[Supplied material]

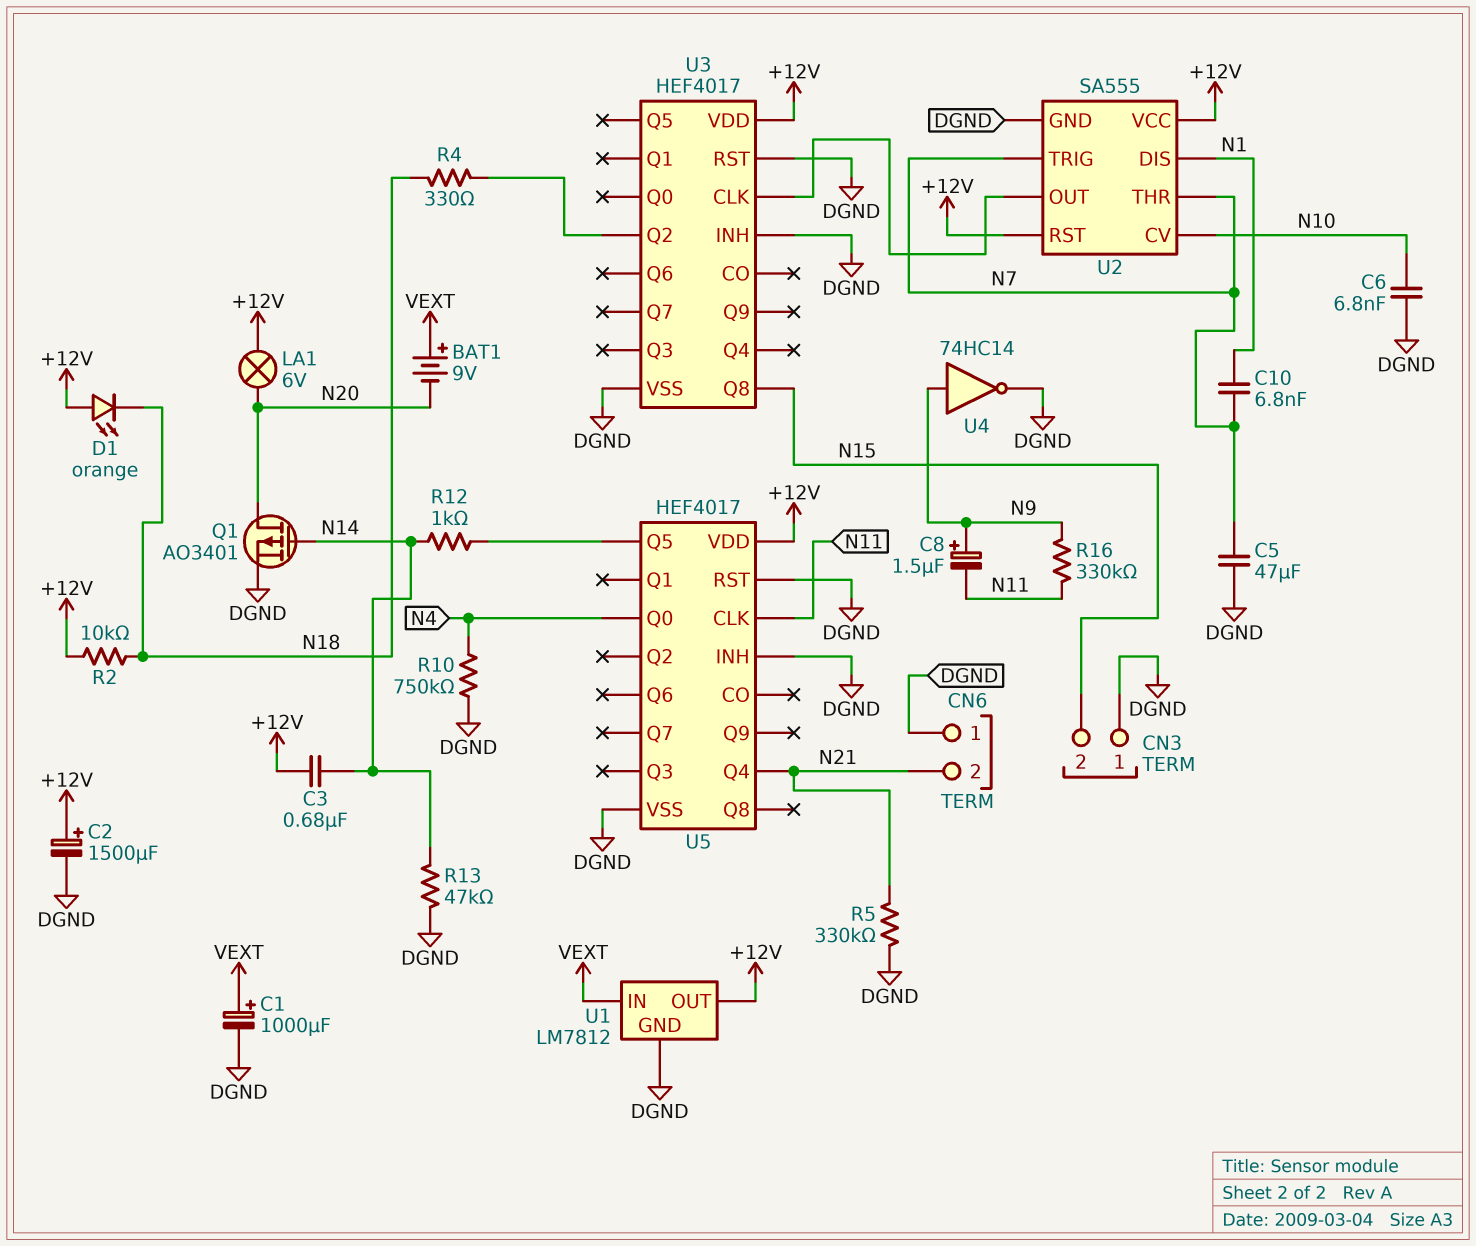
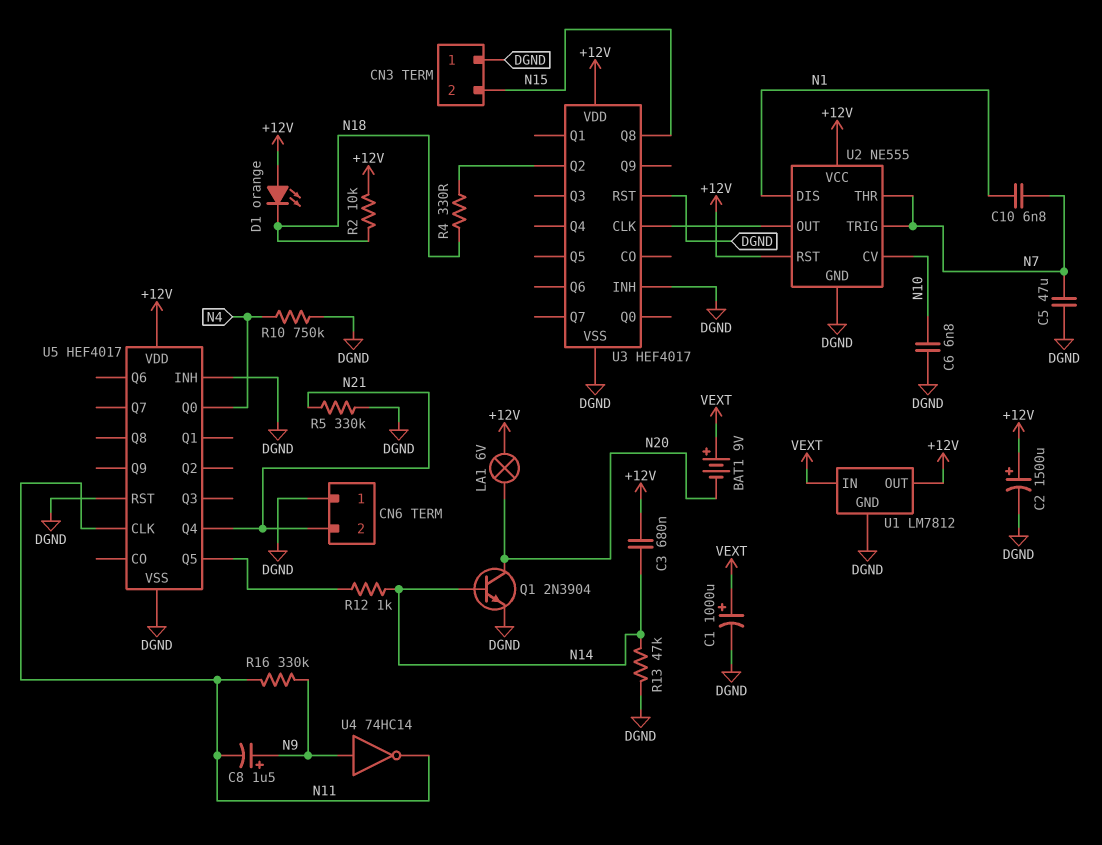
Q1: PMOS AO3401 (G N14, D N20, S DGND) -> NPN 2N3904 (B N14, C N20, E DGND)
U2: SA555 -> NE555
U4: NOT 74HC14 (in N9, out DGND) -> NOT 74HC14 (in N9, out N11)

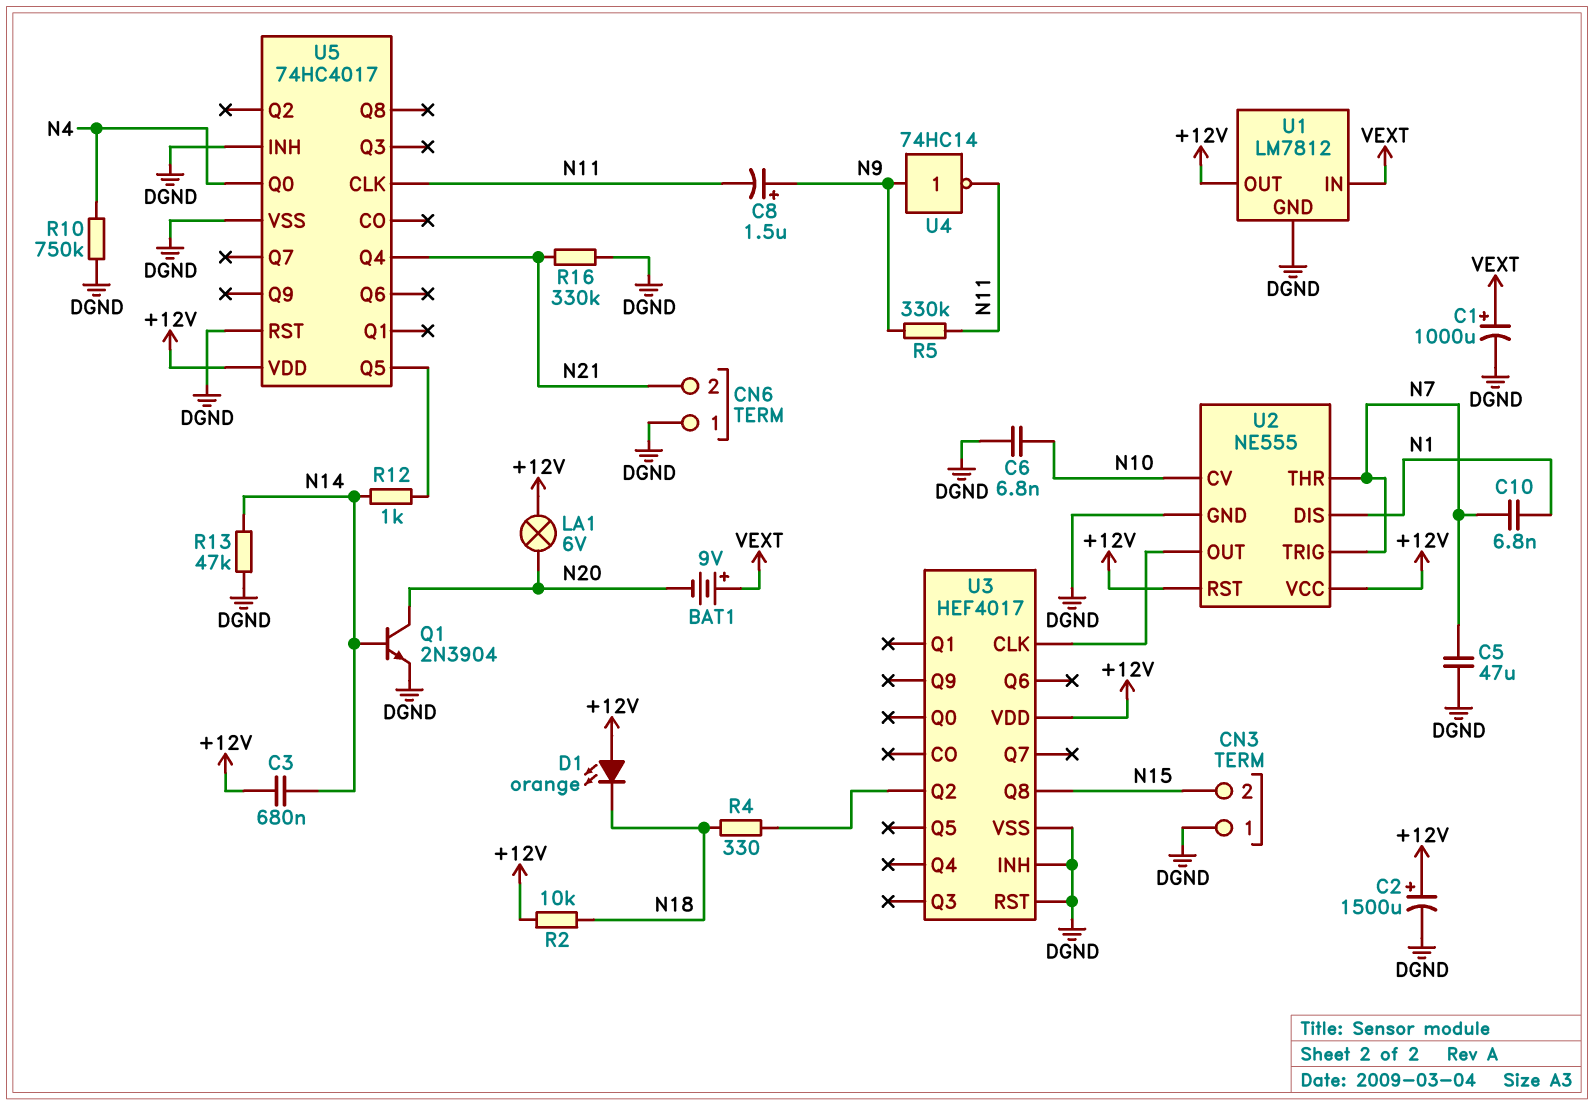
R5: 330k (DGND, N21) -> 330k (N9, N11)
R16: 330k (N9, N11) -> 330k (DGND, N21)
U5: HEF4017 -> 74HC4017

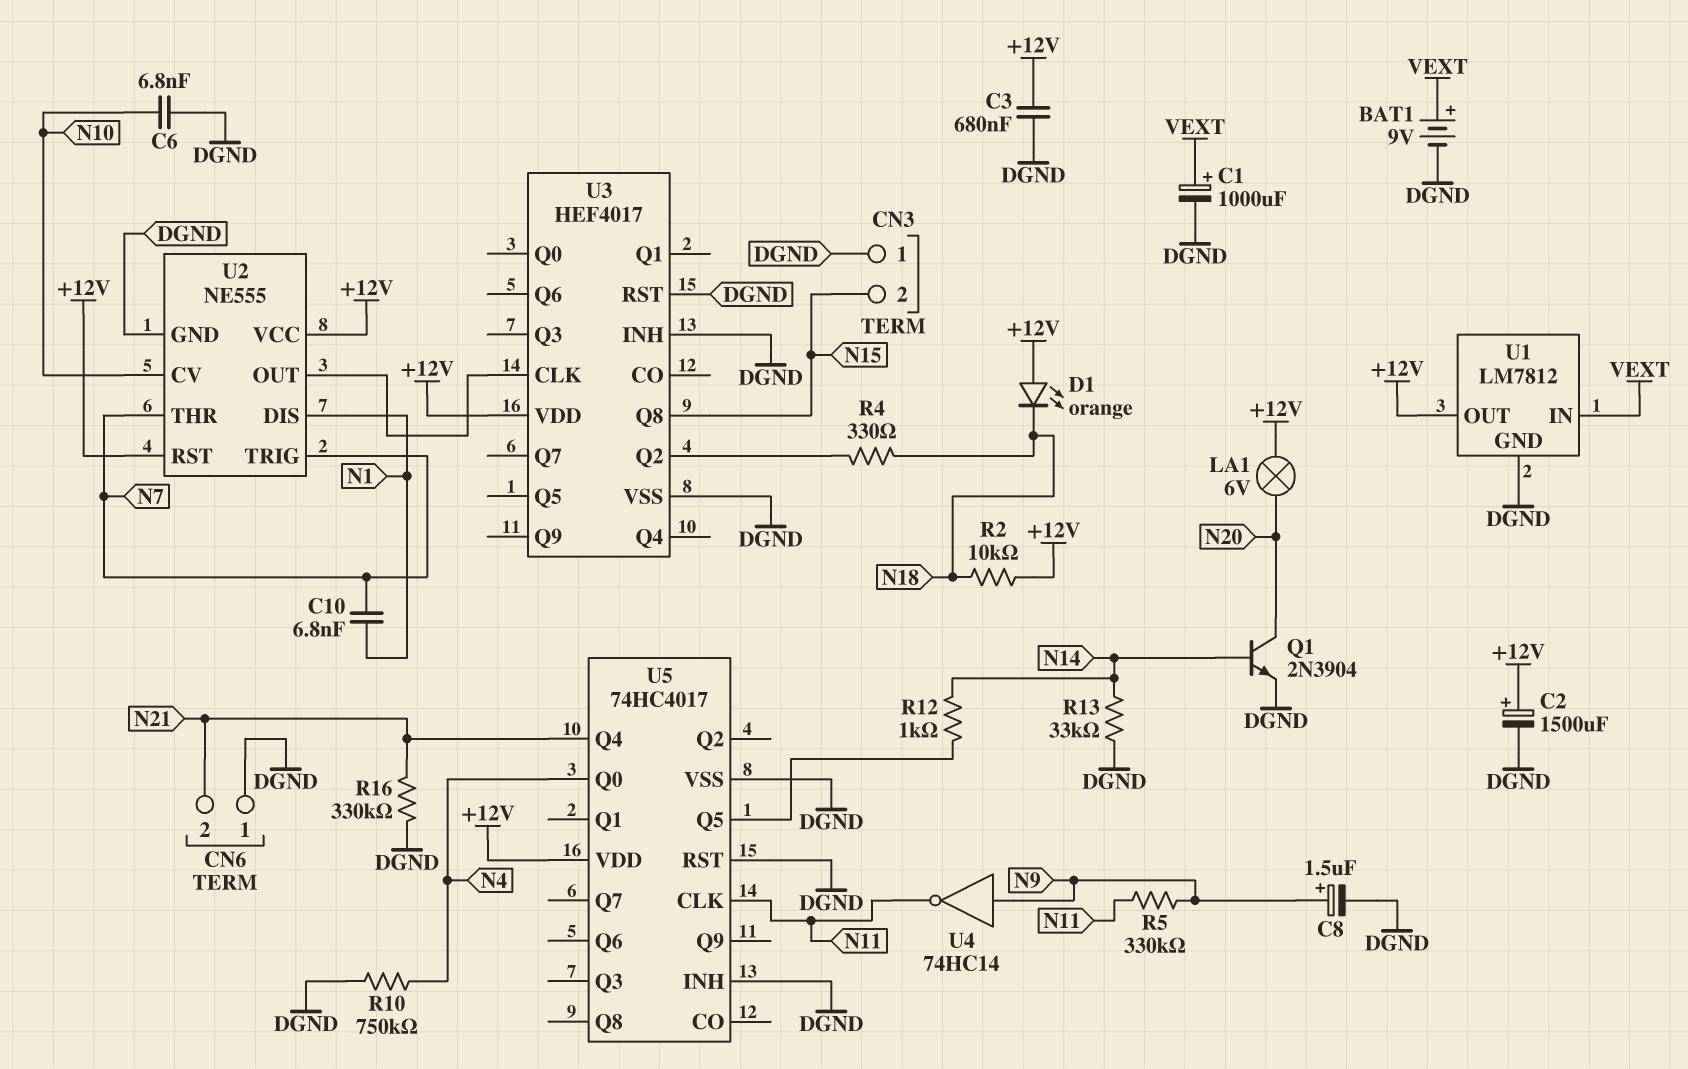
BAT1: 9V (plus VEXT, minus N20) -> 9V (plus VEXT, minus DGND)
C3: 680nF (+12V, N14) -> 680nF (+12V, DGND)
C5: 47uF (DGND, N7) -> none
C8: 1.5uF (plus N9, minus N11) -> 1.5uF (plus N9, minus DGND)
R13: 47k (DGND, N14) -> 33k (DGND, N14)

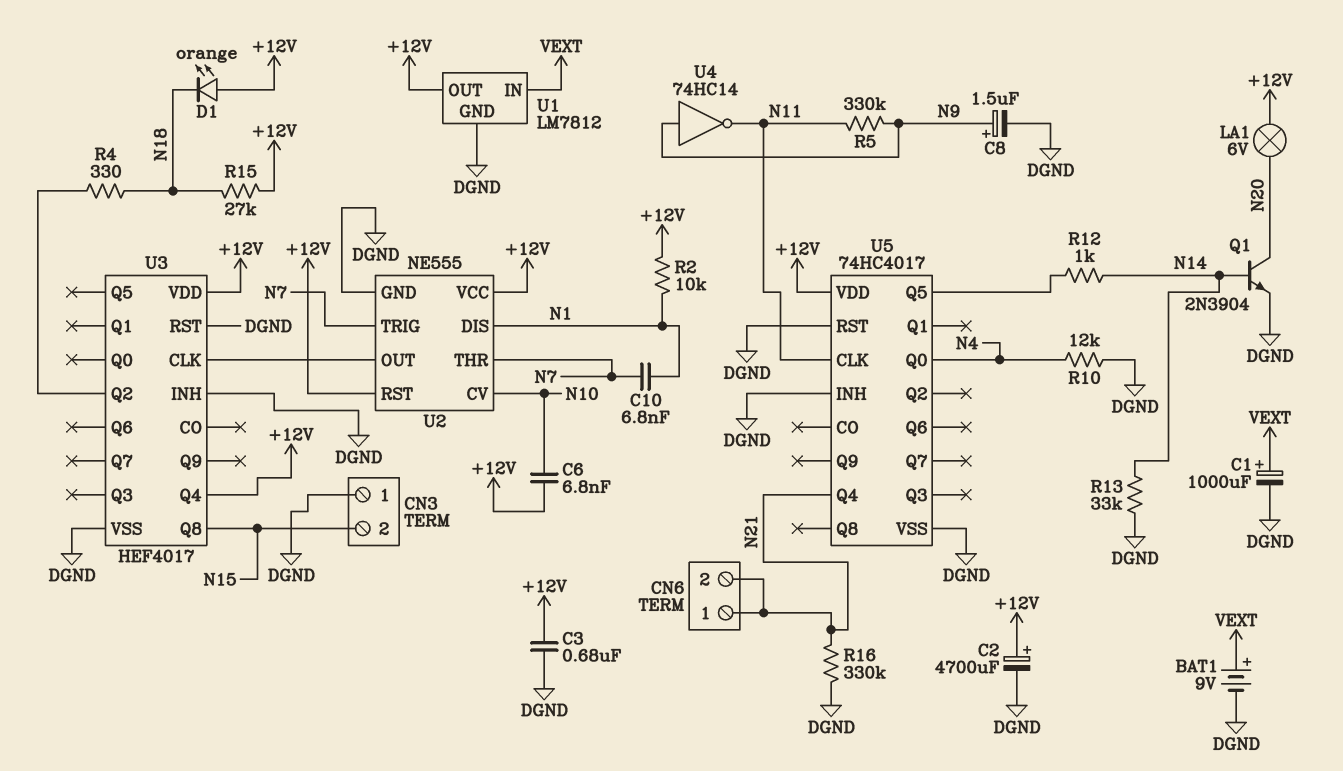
C2: 1500uF (plus +12V, minus DGND) -> 4700uF (plus +12V, minus DGND)
C6: 6.8nF (DGND, N10) -> 6.8nF (+12V, N10)
CN6 pin 1: DGND -> N21
R2: 10k (+12V, N18) -> 10k (+12V, N1)
R10: 750k (DGND, N4) -> 12k (DGND, N4)
R15: none -> 27k (+12V, N18)
U3 pin Q4: none -> +12V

[/Supplied material]

**What the task asks**
Wherever the word "none" turns up in the records above, copy the line that holds it.

**Result for this exercise**
C5: 47uF (DGND, N7) -> none
R15: none -> 27k (+12V, N18)
U3 pin Q4: none -> +12V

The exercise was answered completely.